» **Activity**:
Each line below with the string "turquoise" should be copied.

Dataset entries
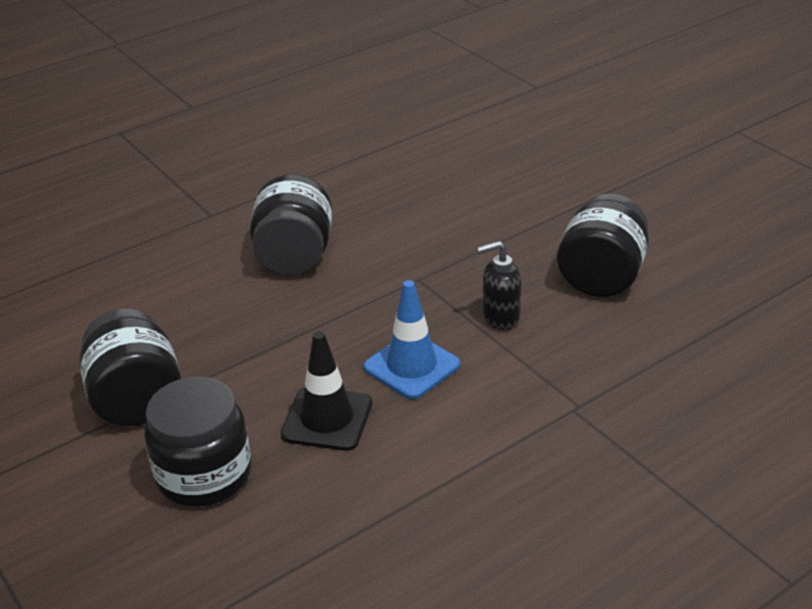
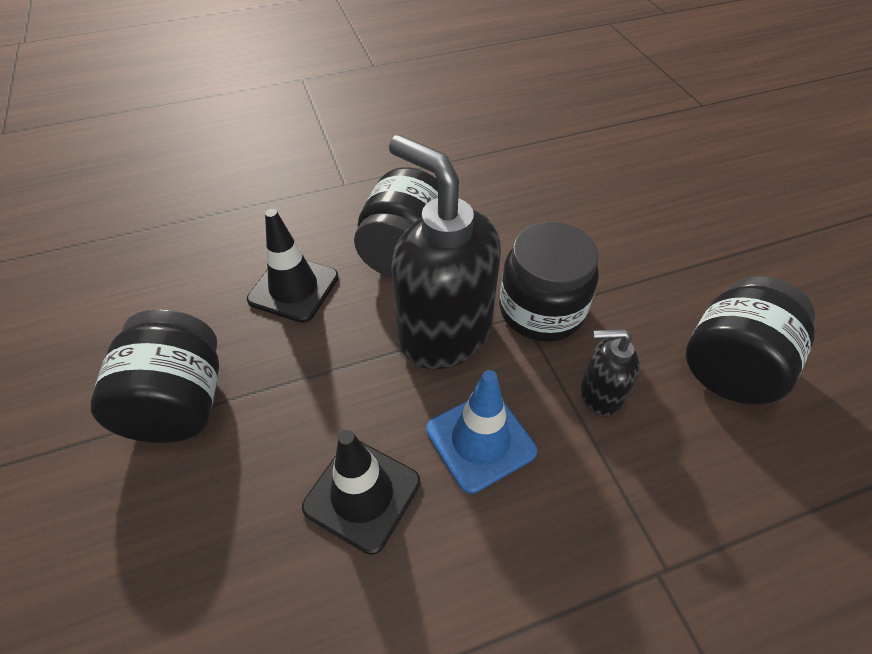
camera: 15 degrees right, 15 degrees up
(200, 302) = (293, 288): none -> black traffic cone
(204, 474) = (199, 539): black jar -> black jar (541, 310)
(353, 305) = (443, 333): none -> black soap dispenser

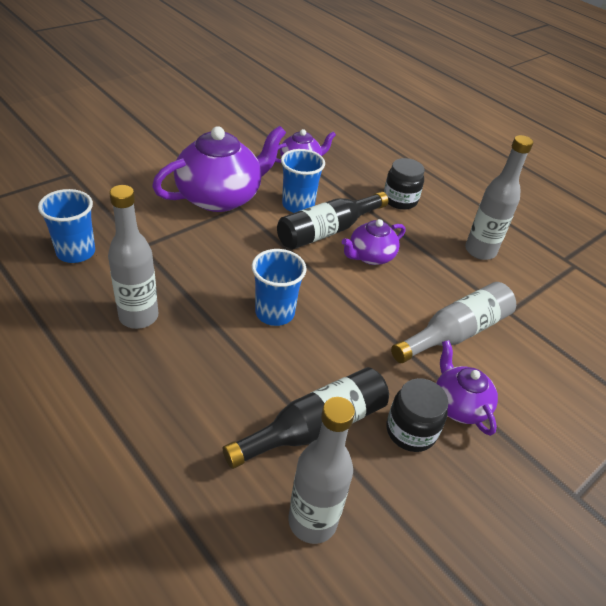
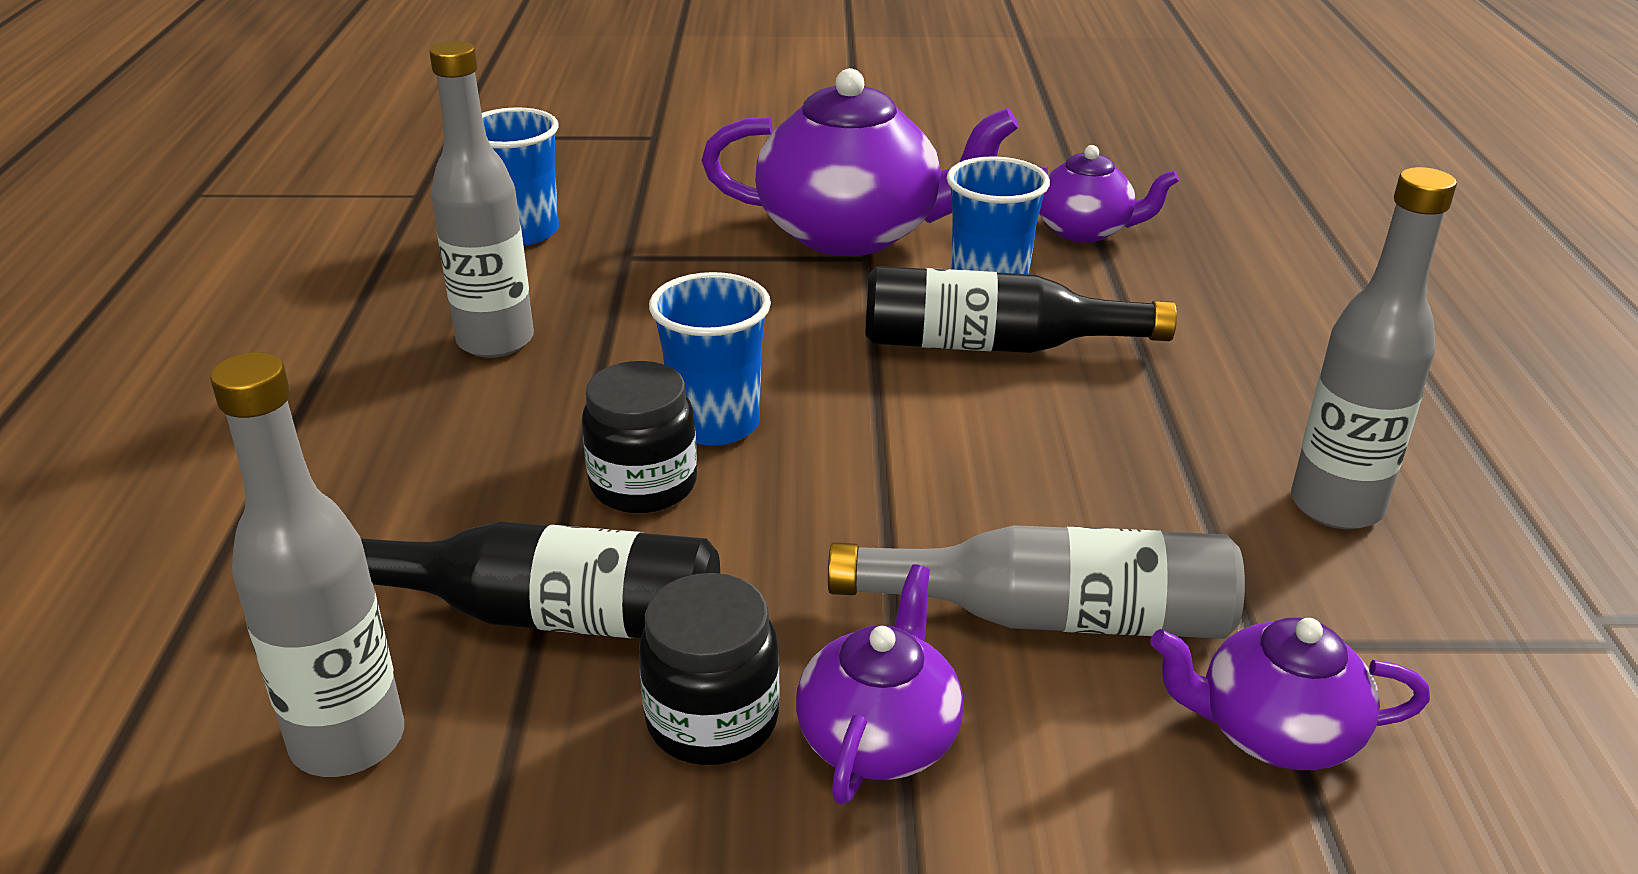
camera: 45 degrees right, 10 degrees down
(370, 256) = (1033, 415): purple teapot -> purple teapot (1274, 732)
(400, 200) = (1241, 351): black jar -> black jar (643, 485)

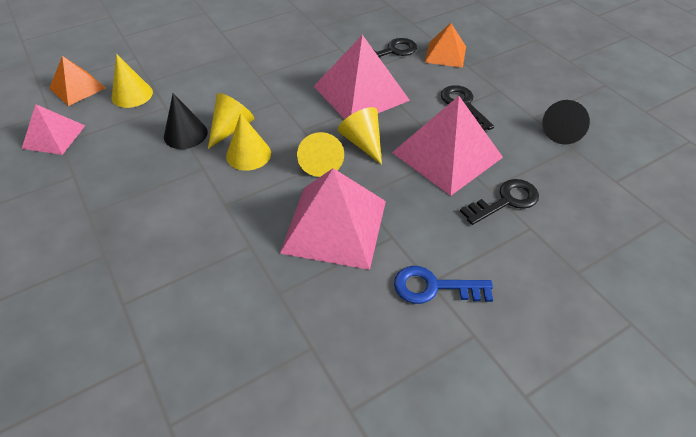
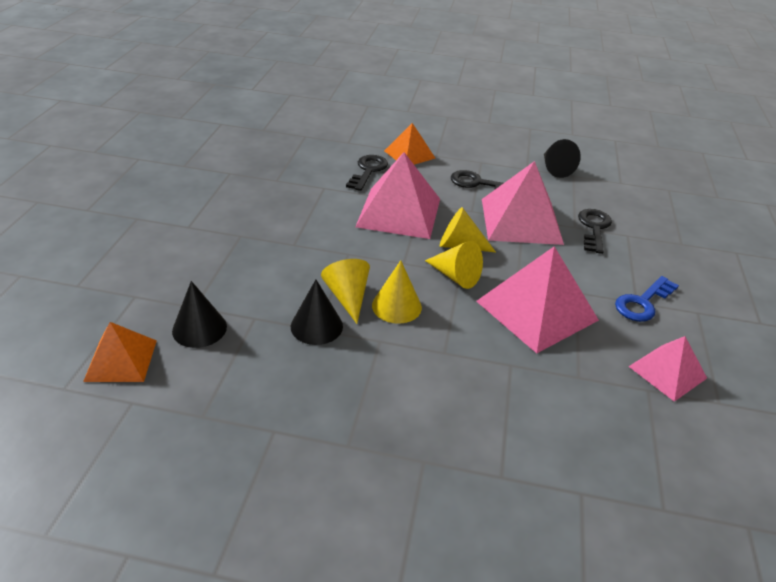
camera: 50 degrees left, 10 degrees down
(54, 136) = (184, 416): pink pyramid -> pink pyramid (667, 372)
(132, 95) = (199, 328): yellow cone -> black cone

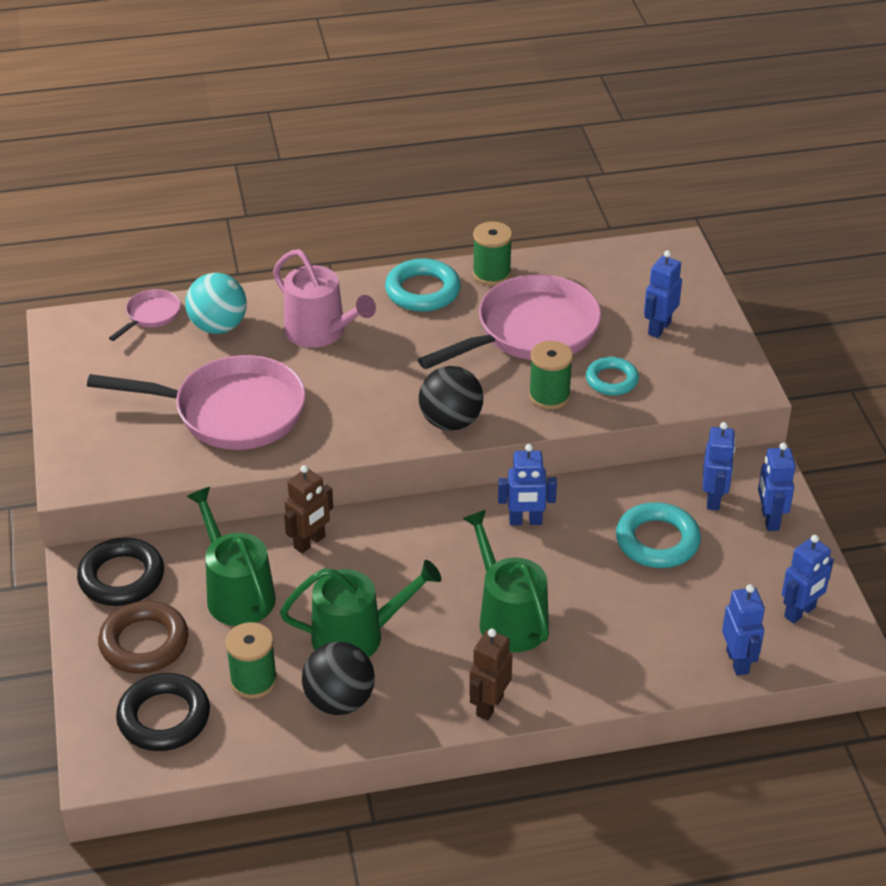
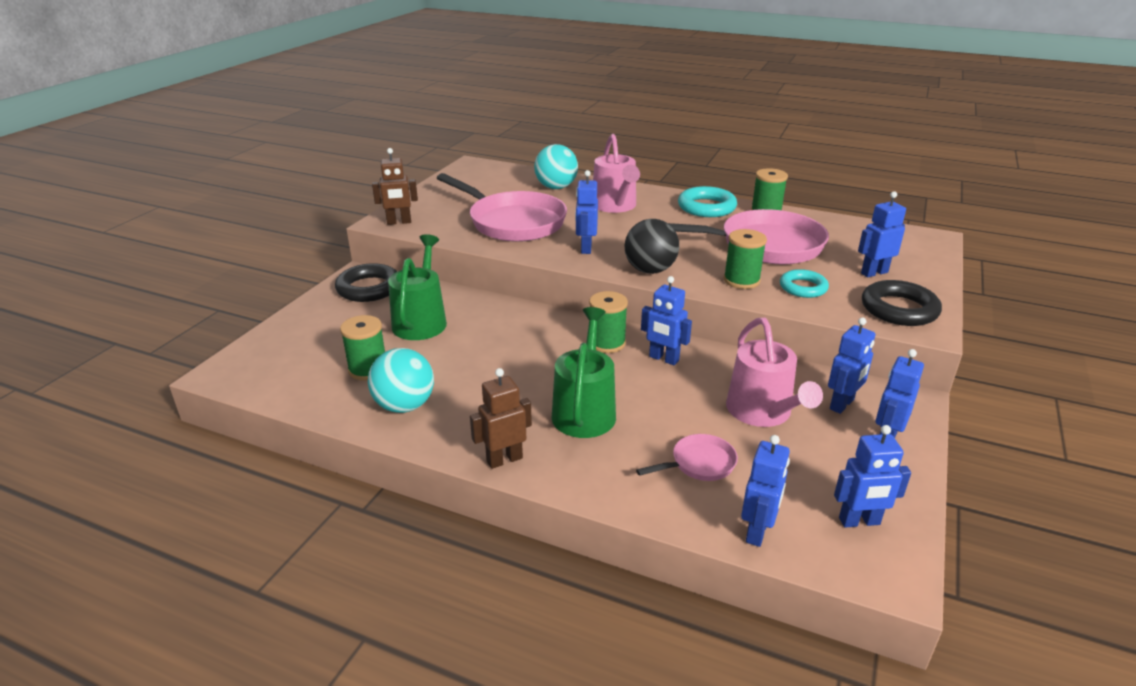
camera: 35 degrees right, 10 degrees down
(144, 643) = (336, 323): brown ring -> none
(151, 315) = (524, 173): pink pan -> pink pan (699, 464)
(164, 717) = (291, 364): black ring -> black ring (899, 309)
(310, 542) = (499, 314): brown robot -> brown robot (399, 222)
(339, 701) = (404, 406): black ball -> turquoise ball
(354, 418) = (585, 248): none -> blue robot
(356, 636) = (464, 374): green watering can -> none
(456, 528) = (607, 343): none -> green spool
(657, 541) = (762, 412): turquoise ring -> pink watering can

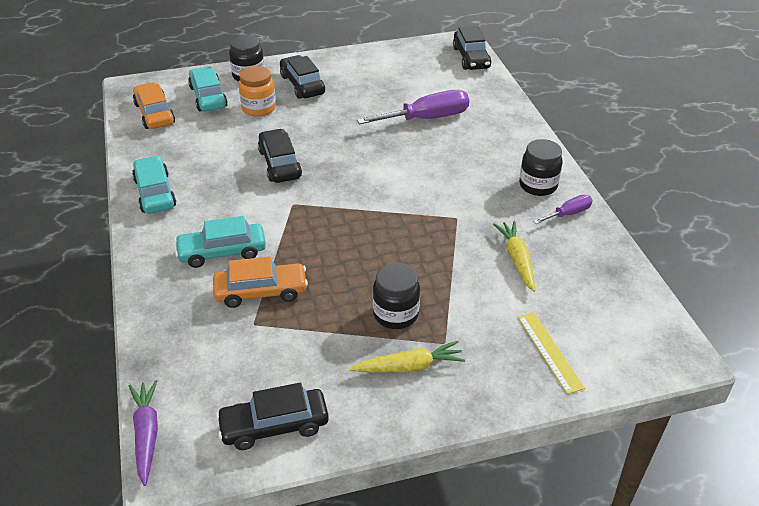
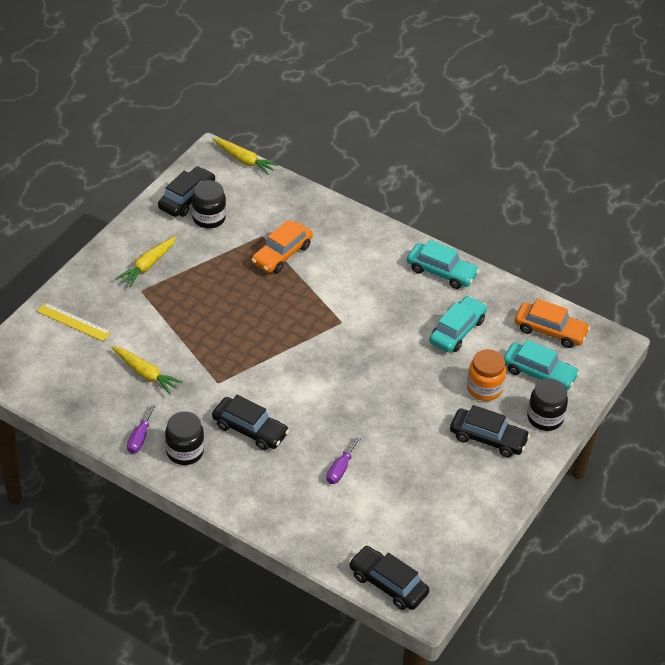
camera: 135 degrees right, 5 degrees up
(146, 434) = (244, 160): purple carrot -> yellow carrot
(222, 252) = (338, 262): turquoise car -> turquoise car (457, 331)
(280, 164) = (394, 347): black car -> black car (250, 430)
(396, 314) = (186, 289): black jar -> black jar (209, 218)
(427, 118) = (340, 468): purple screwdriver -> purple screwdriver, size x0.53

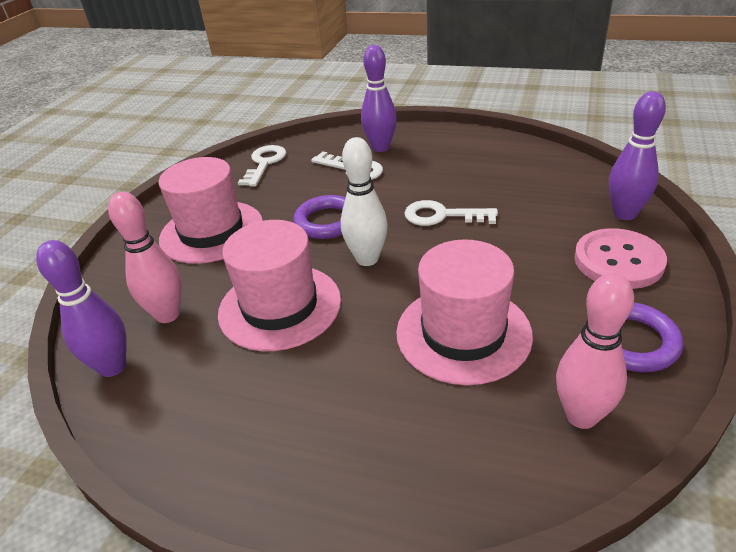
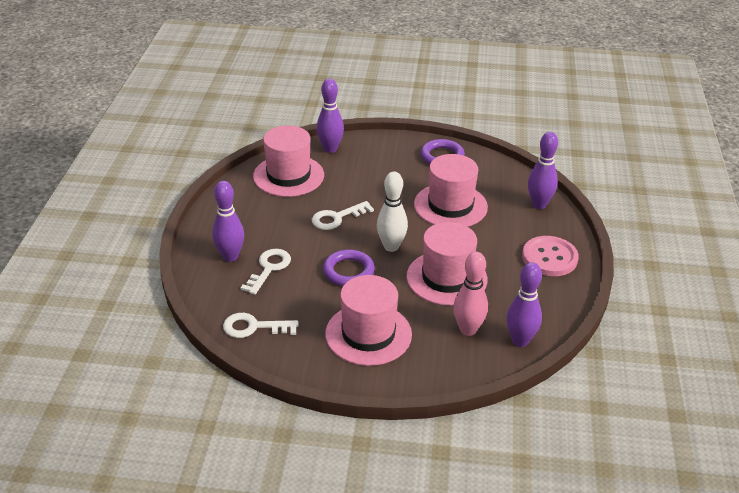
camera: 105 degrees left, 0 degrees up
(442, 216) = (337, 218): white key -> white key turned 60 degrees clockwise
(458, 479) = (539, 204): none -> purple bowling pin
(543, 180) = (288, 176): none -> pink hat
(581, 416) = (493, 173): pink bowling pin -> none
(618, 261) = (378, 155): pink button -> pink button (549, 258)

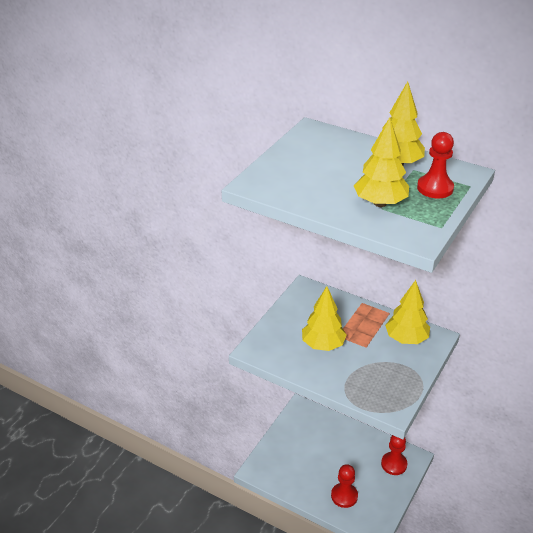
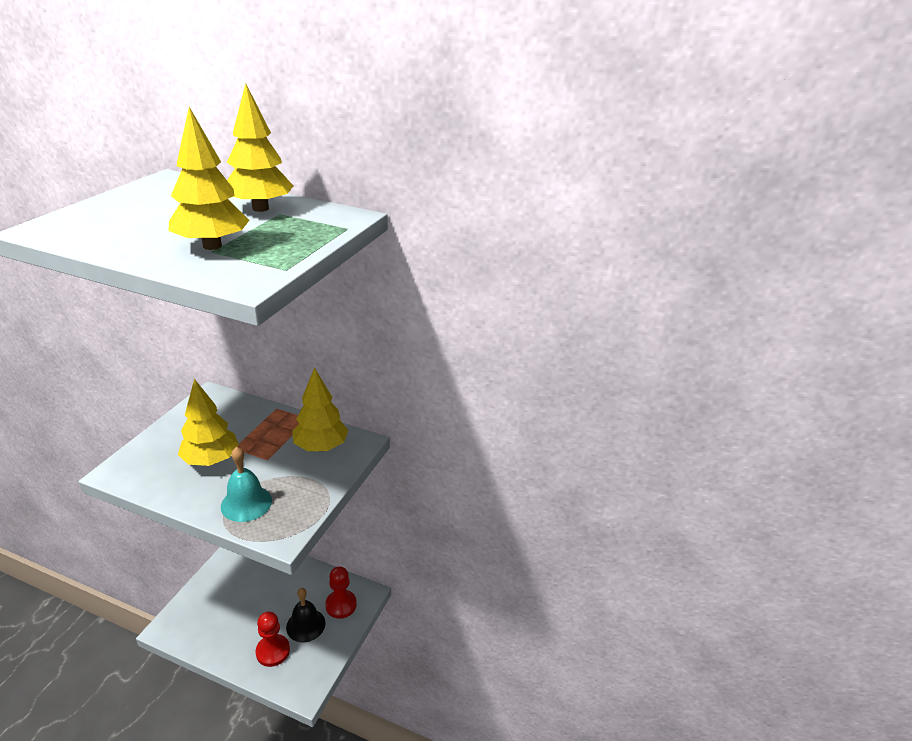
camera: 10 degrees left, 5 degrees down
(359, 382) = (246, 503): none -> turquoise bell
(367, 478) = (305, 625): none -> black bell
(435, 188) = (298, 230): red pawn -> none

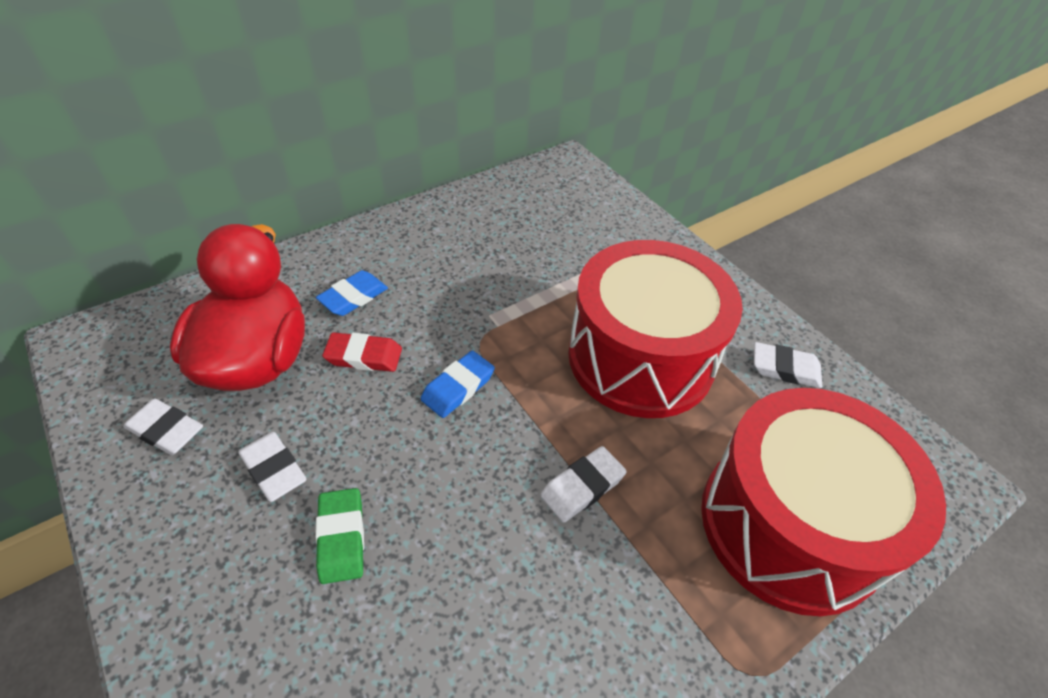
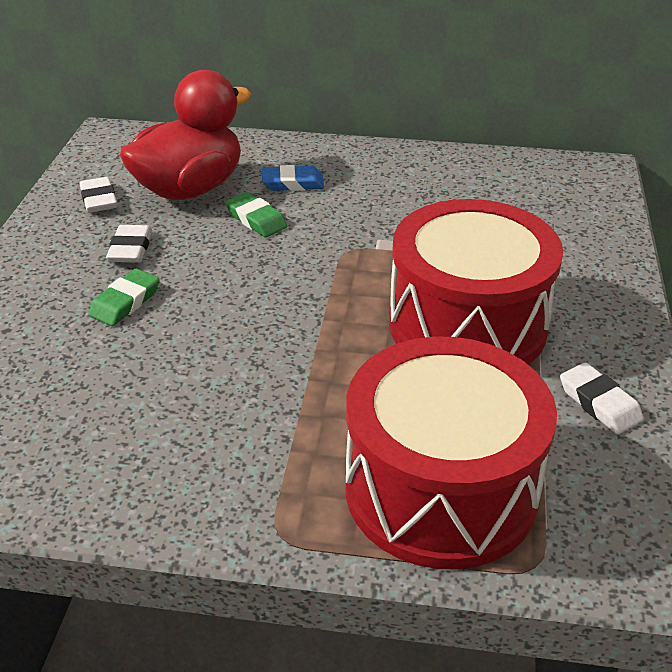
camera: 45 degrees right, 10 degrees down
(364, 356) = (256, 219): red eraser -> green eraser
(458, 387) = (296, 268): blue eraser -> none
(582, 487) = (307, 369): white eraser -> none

» **Answer area**:
(339, 701) = (404, 406): black ball -> turquoise ball
(657, 541) = (762, 412): turquoise ring -> pink watering can
(222, 252) = (338, 262): turquoise car -> turquoise car (457, 331)
(359, 382) = (246, 503): none -> turquoise bell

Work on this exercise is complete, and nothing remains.